> [Task directions]: Extract, from the records beneath this instruction, each line that contains the word "none".

──────── Data in this exercise

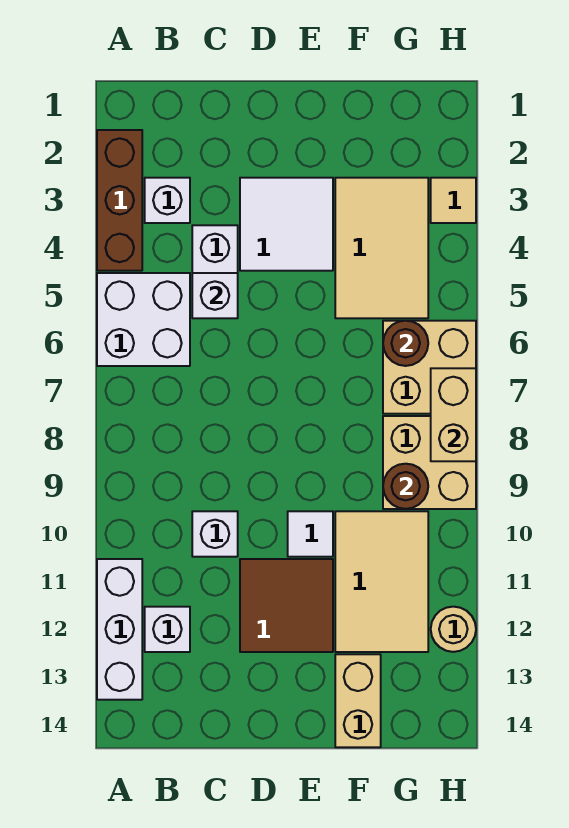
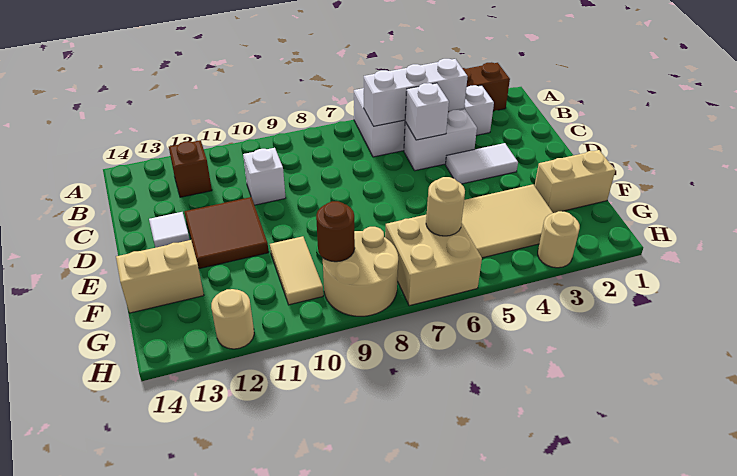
white brick A11:A13 level 1 -> white brick B4:B6 level 2
white brick B12 level 1 -> brown brick B12 level 1
white tile D3:E4 level 1 -> white tile D3:D4 level 1
white tile E10 level 1 -> white tile D13 level 1
tan tile F10:G12 level 1 -> tan tile F10:G10 level 1
brown round brick G6 level 2 -> tan round brick G6 level 2
tan brick G8:H9 level 1 -> tan round brick G8:H9 level 1
tan tile H3 level 1 -> tan round brick H3 level 1
tan brick H7:H8 level 2 -> tan brick F1:F2 level 1

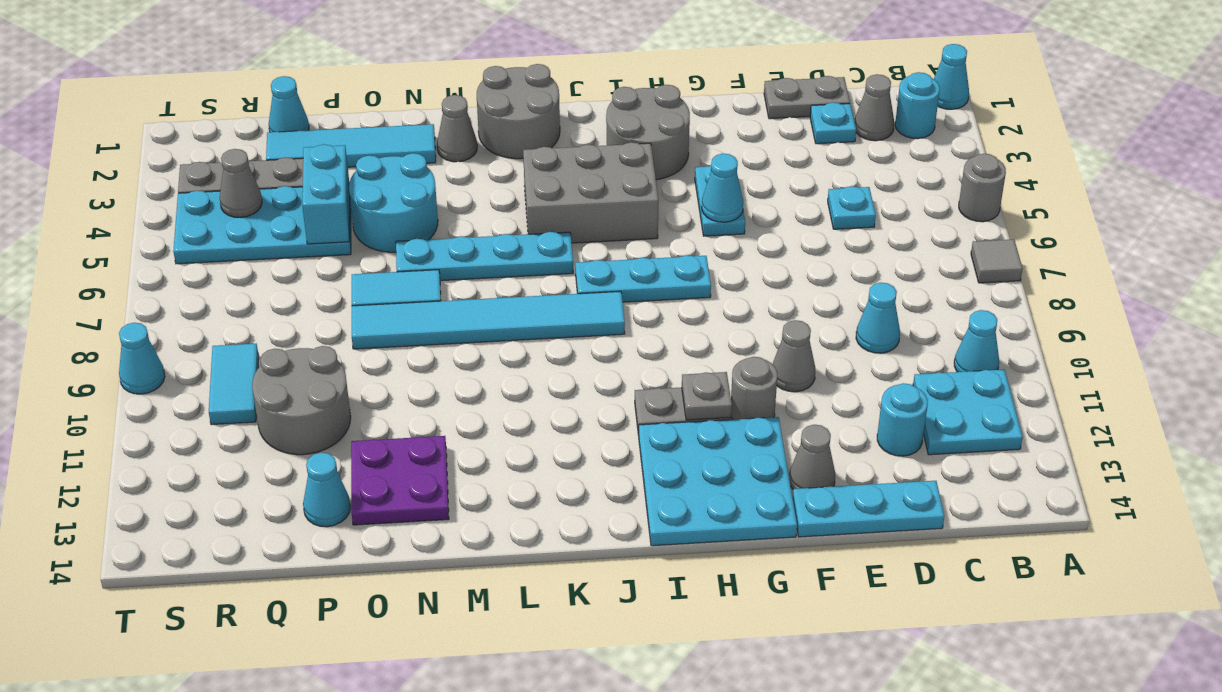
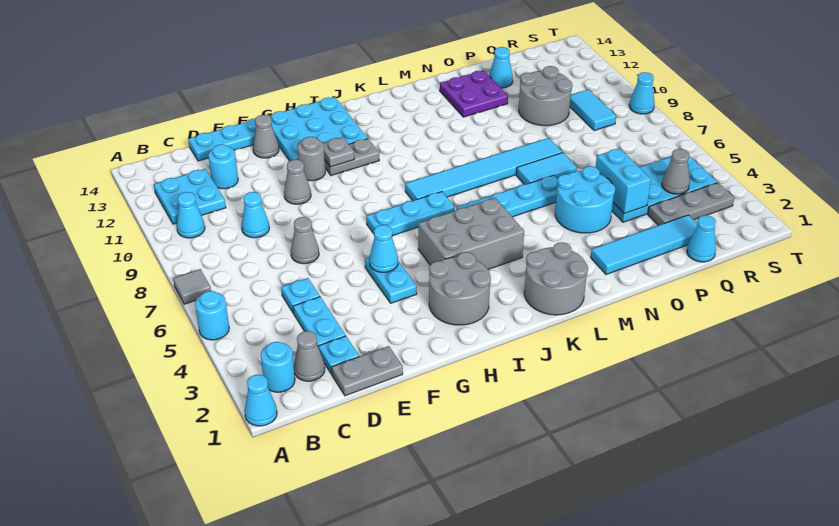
grey round brick A5 level 1 -> cyan round brick A5 level 1
none -> cyan plate D3:D4 level 1
grey cone M2 level 1 -> grey cone E7 level 1

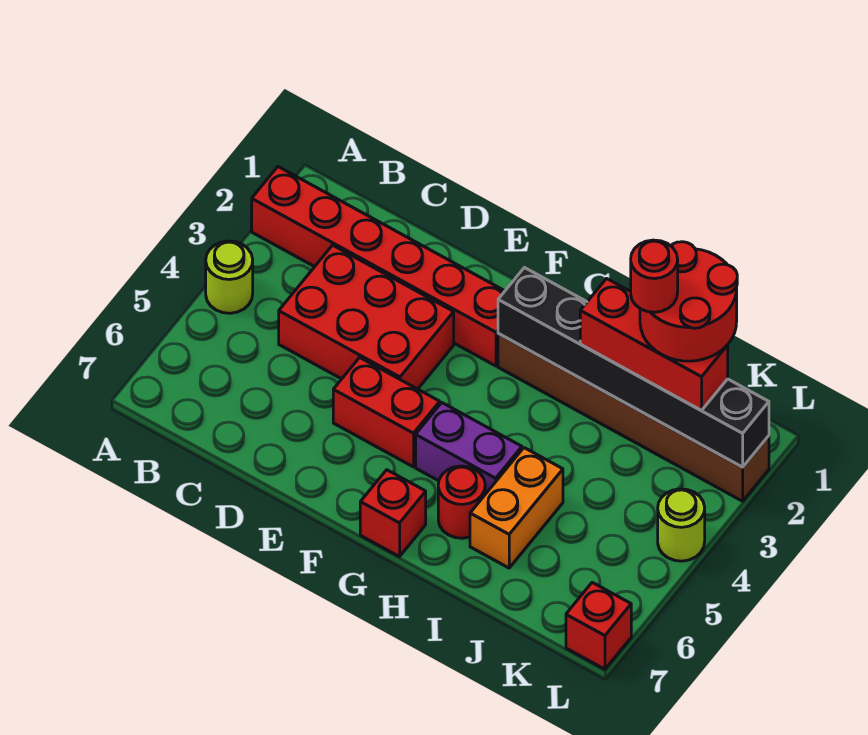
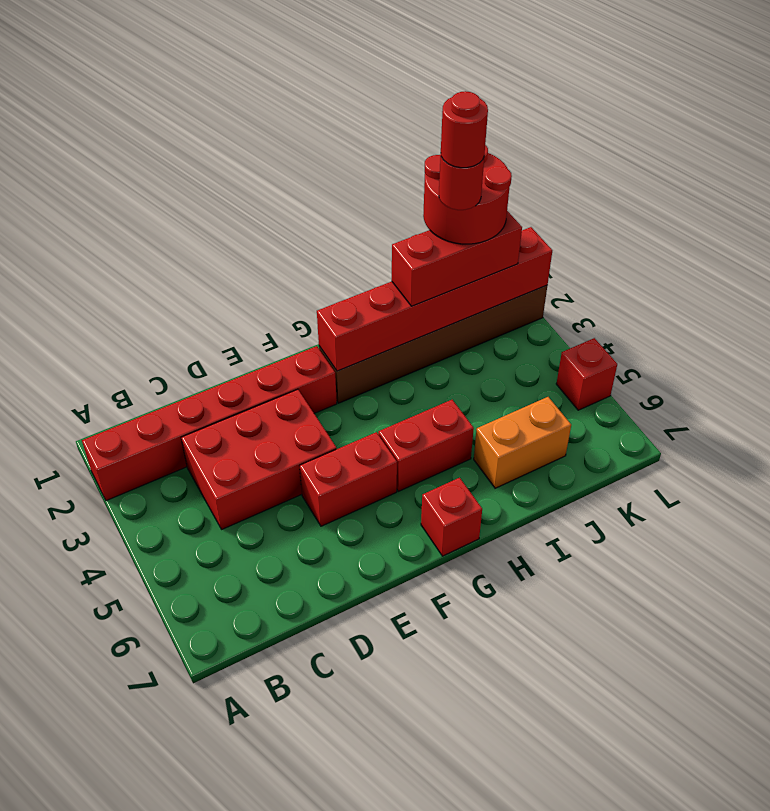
lime round brick A4 level 1 -> none
black brick G2:L2 level 2 -> red brick G2:L2 level 2
purple brick G5:H5 level 1 -> red brick G5:H5 level 1
red round brick H6 level 1 -> red round brick J2 level 6
orange brick I5:I6 level 1 -> orange brick I6:J6 level 1
lime round brick L4 level 1 -> none
red brick L7 level 1 -> red brick L5 level 1

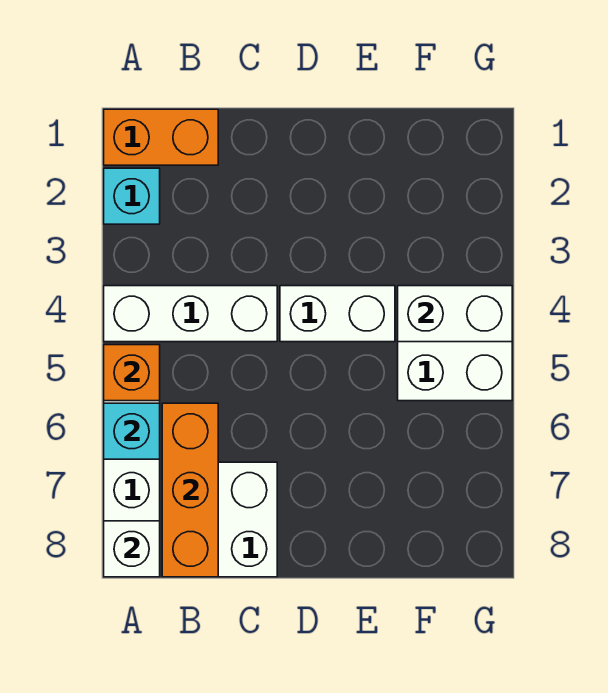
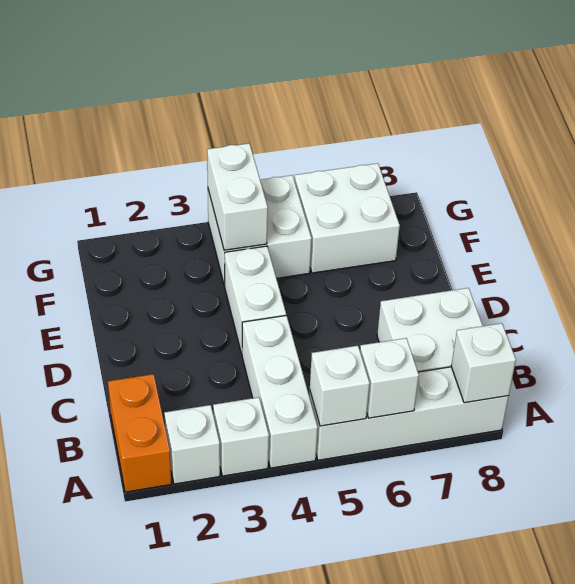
cyan brick A2 level 1 -> white brick A2 level 1
none -> white brick A3 level 1
orange brick A5 level 2 -> white brick A5 level 2
cyan brick A6 level 2 -> white brick A6 level 2
orange brick B6:B8 level 2 -> none
none -> white brick F6:G7 level 1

────────────────

> [Answer to this task]:
none -> cyan plate D3:D4 level 1
lime round brick A4 level 1 -> none
lime round brick L4 level 1 -> none
none -> white brick A3 level 1
orange brick B6:B8 level 2 -> none
none -> white brick F6:G7 level 1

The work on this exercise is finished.